## Before-and-after change data
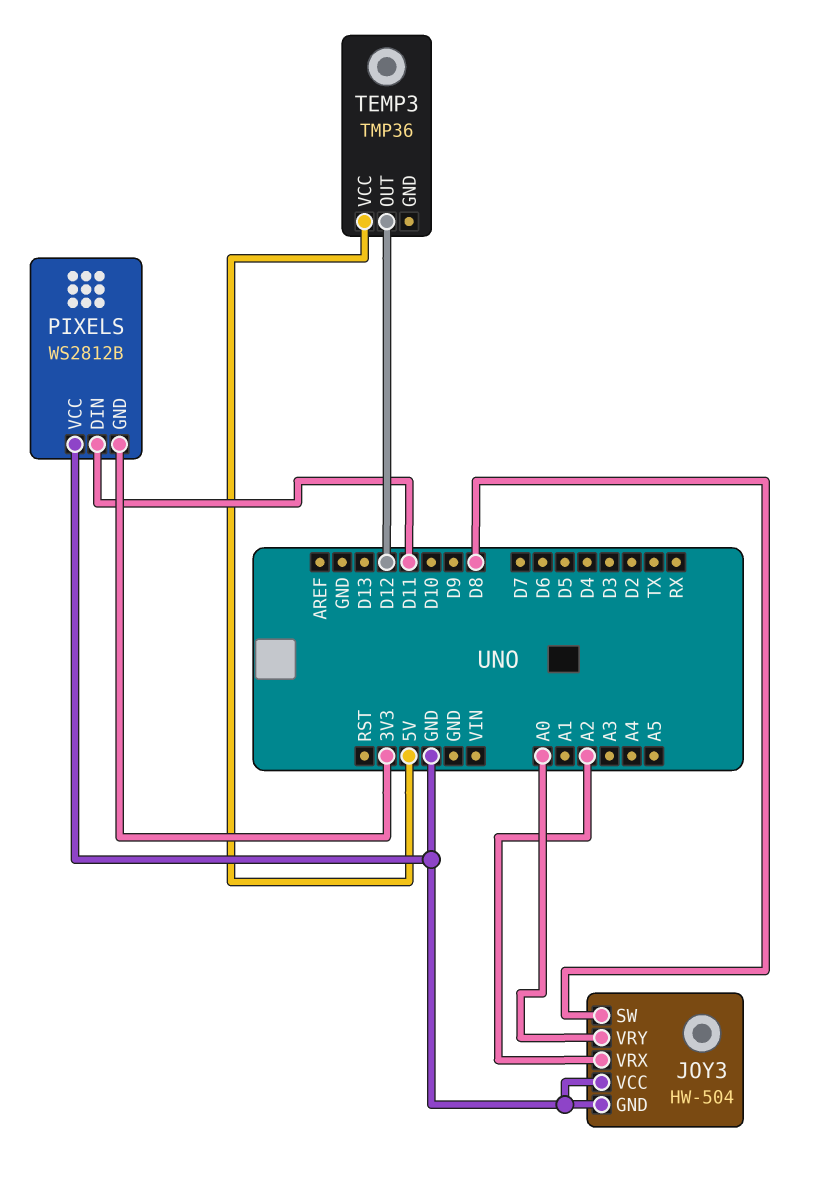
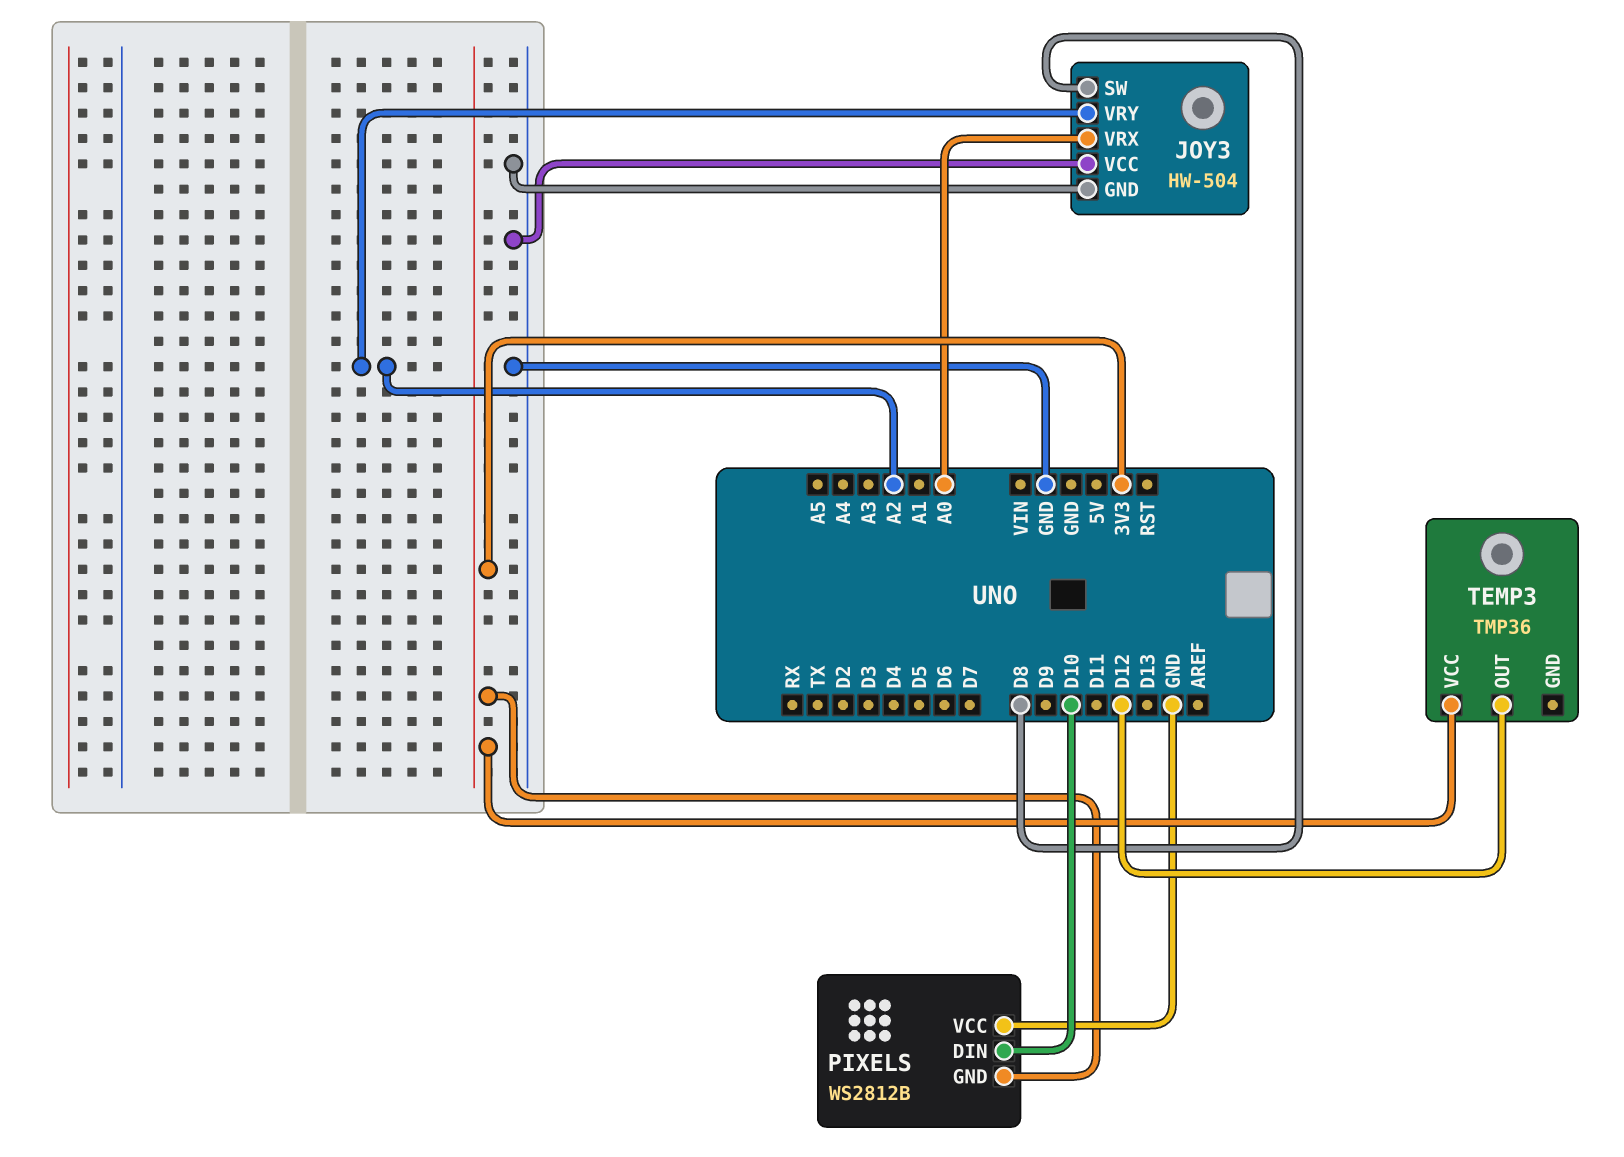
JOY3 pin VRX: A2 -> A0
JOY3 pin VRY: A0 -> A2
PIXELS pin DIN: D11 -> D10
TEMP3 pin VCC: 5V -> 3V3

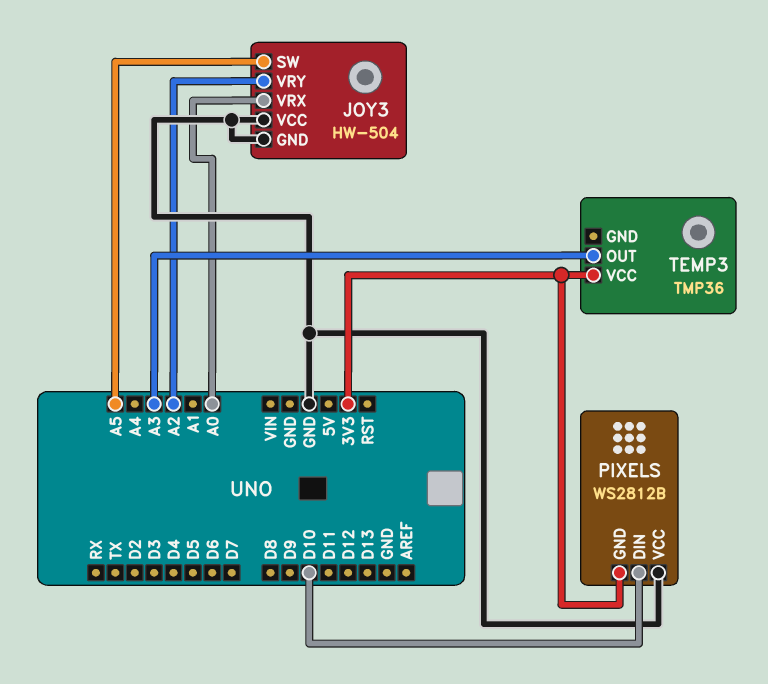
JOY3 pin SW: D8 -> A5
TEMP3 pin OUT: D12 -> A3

* * *

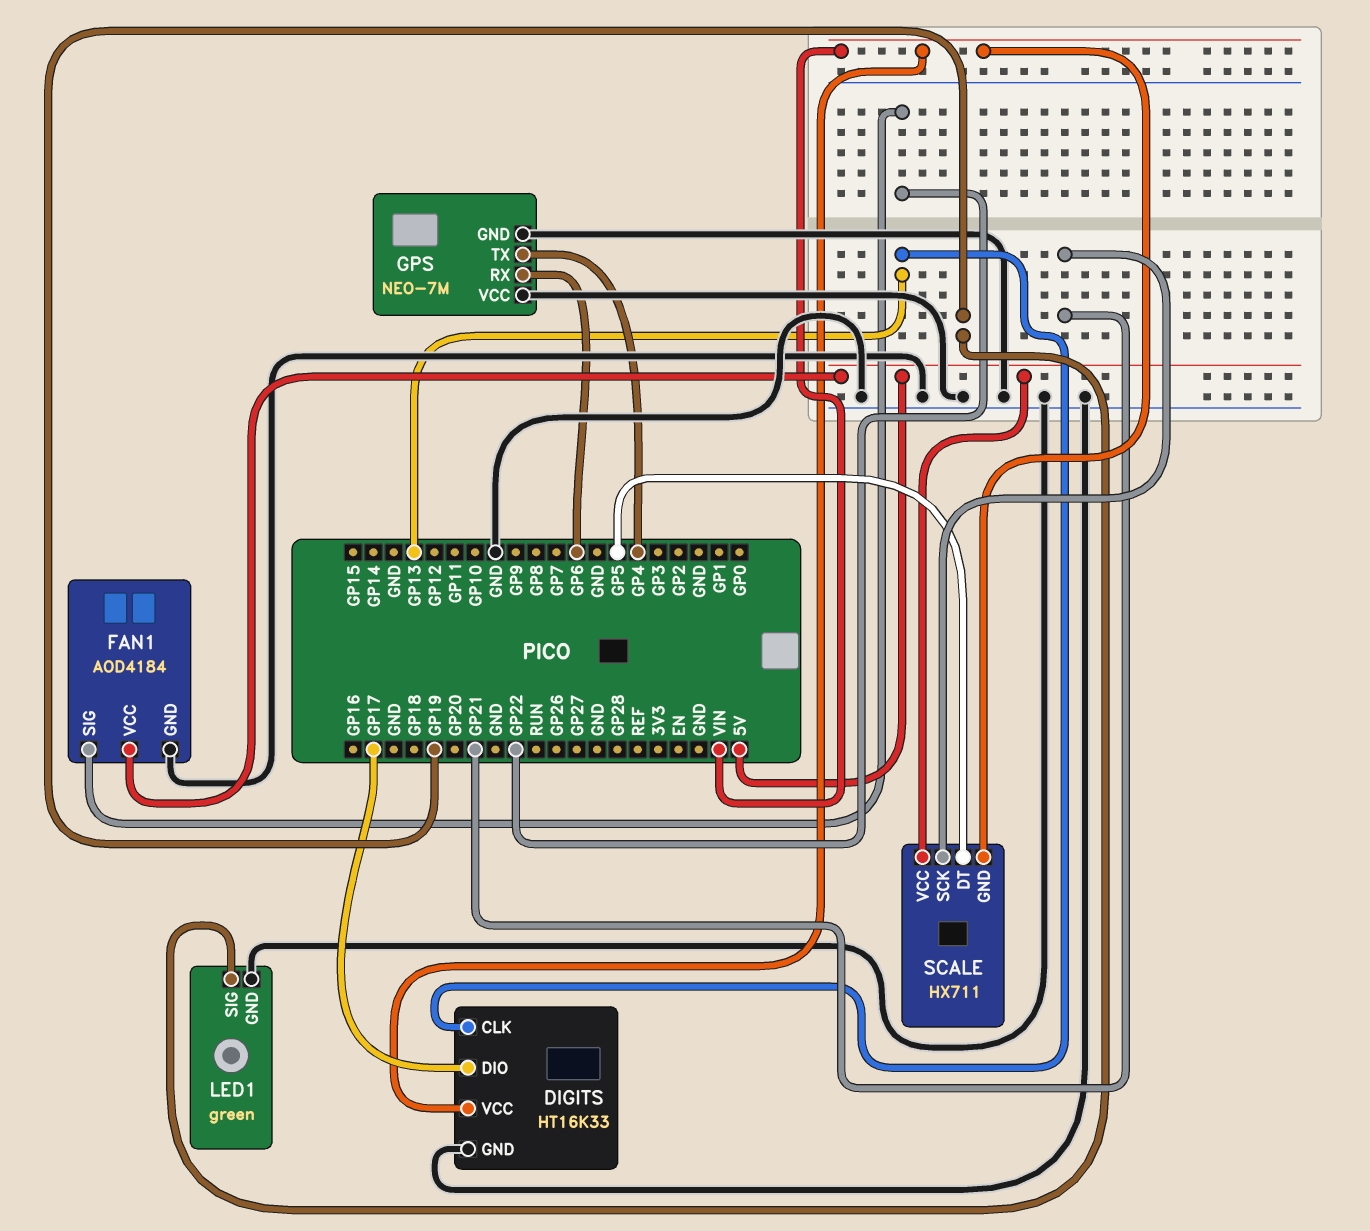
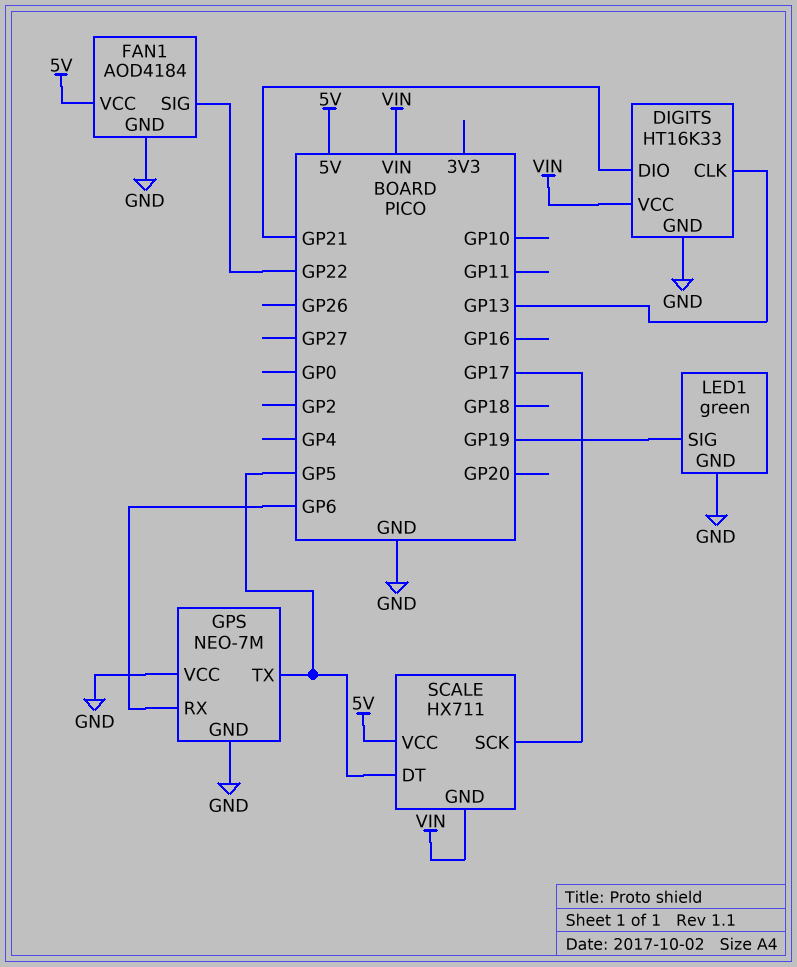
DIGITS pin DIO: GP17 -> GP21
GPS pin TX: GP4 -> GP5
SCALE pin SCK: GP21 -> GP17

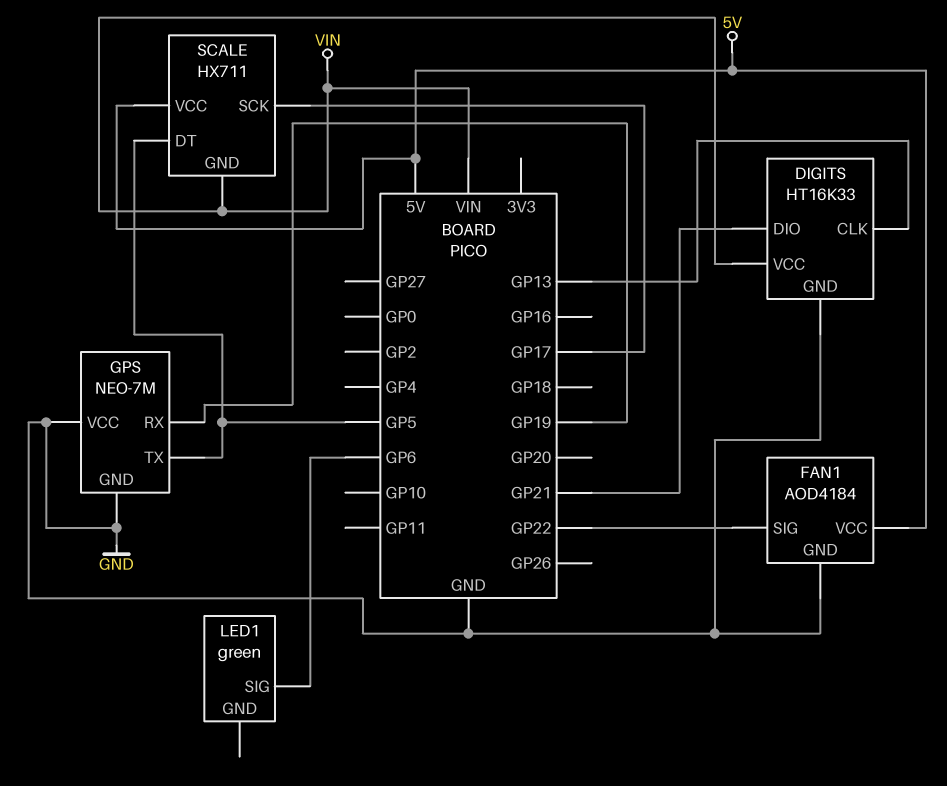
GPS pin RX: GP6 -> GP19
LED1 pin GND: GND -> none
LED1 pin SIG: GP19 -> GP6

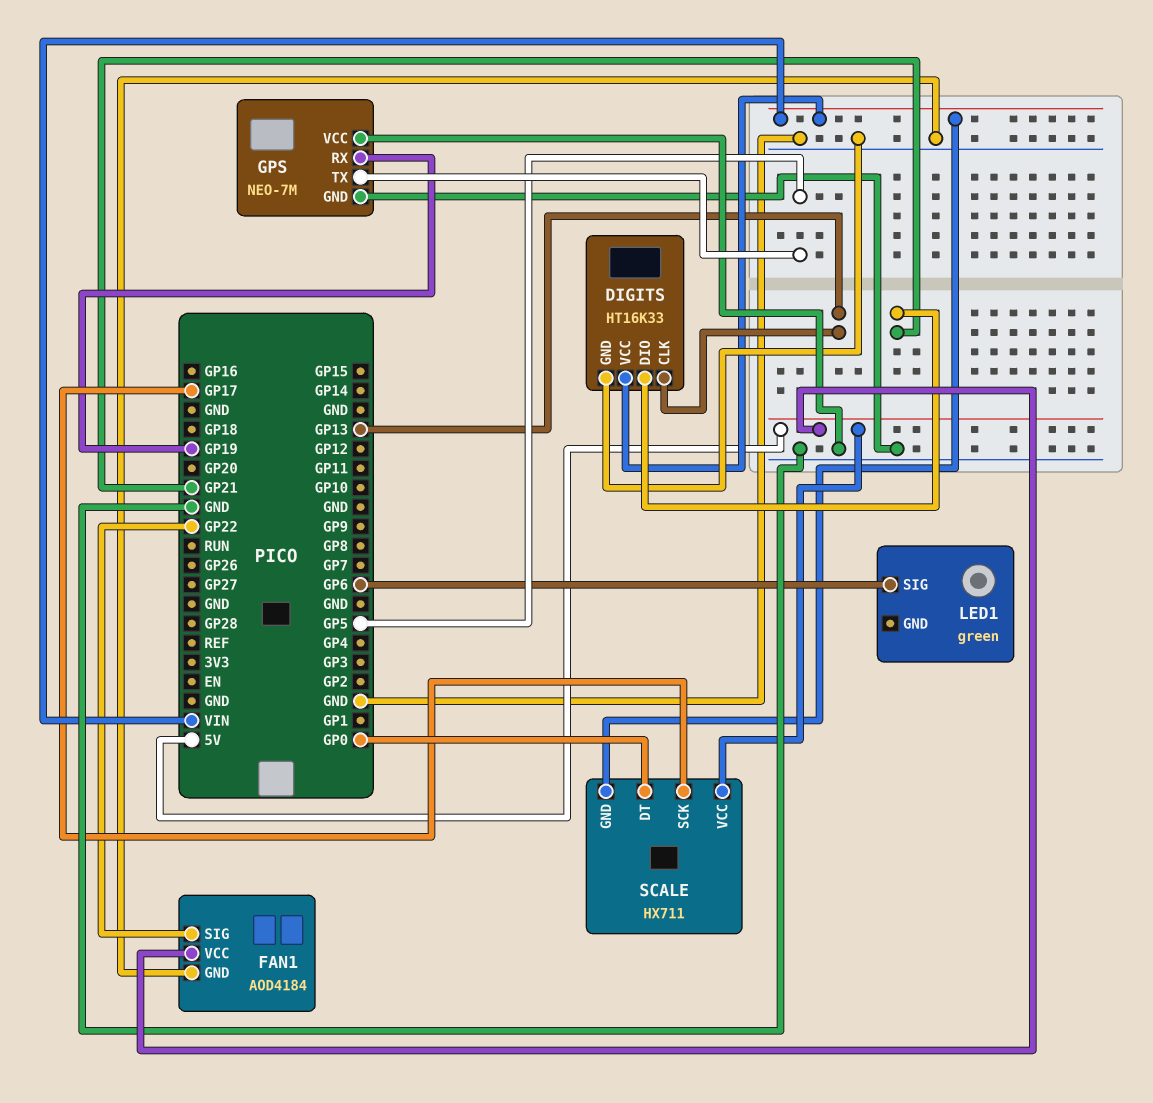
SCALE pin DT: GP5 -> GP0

## EXERCISE
Go through the records above, find every line with the word "SCALE", and list those lines.

## EXERCISE ANSWER
SCALE pin SCK: GP21 -> GP17
SCALE pin DT: GP5 -> GP0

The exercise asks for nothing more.